WHAT TO DO. Filter these entries down to lines holding "none".

Before-and-after object listings:
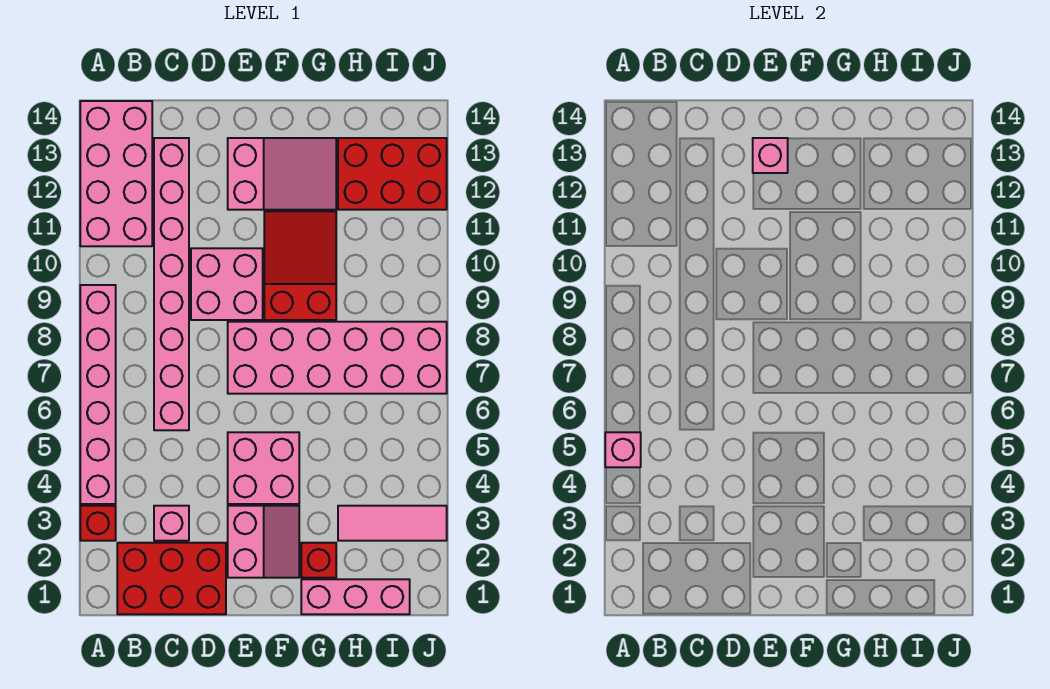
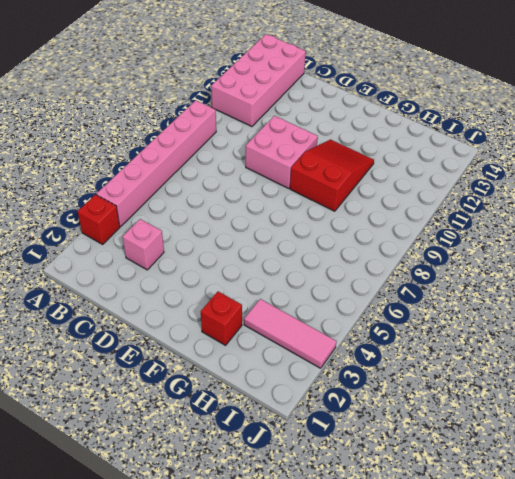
none -> red brick B1:D2 level 1
none -> pink brick C6:C13 level 1
none -> pink slope E2:F3 level 1 top E

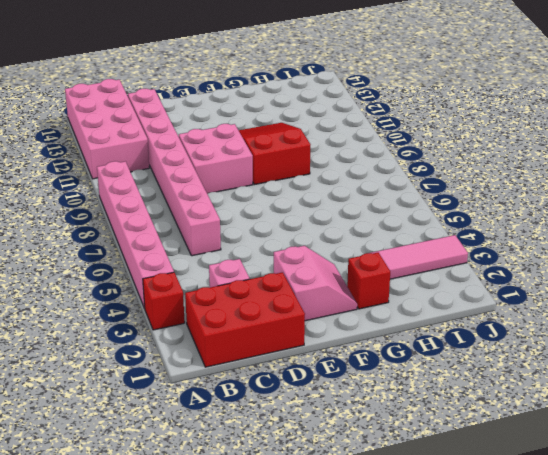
none -> pink brick E4:F5 level 1
none -> pink brick E7:J8 level 1
none -> pink slope E12:G13 level 1 top E

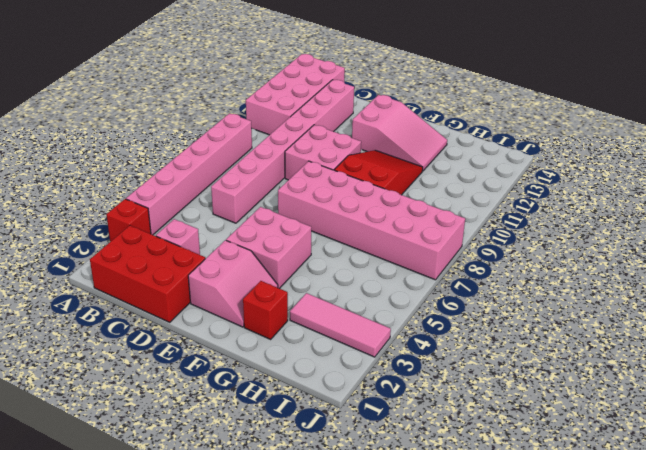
none -> pink brick G1:I1 level 1
none -> red brick H12:J13 level 1
none -> pink brick A5 level 2

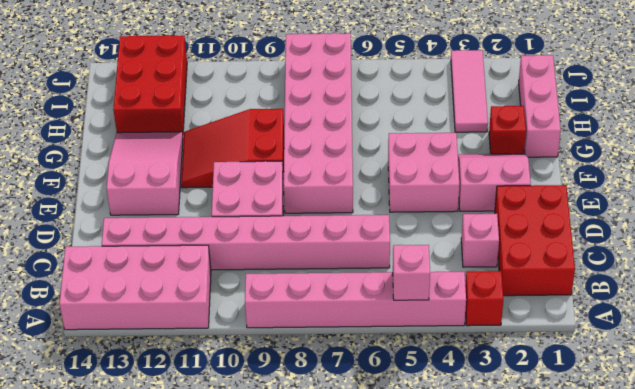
none -> pink brick E13 level 2

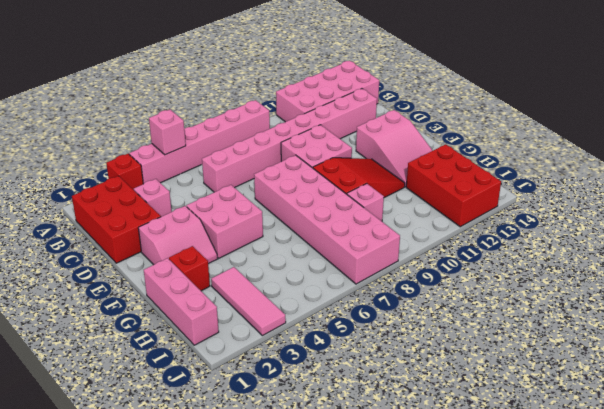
pink brick H9 level 1 -> pink brick E13 level 2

EXERCISE SOLUTION.
none -> red brick B1:D2 level 1
none -> pink brick C6:C13 level 1
none -> pink slope E2:F3 level 1 top E
none -> pink brick E4:F5 level 1
none -> pink brick E7:J8 level 1
none -> pink slope E12:G13 level 1 top E
none -> pink brick G1:I1 level 1
none -> red brick H12:J13 level 1
none -> pink brick A5 level 2
none -> pink brick E13 level 2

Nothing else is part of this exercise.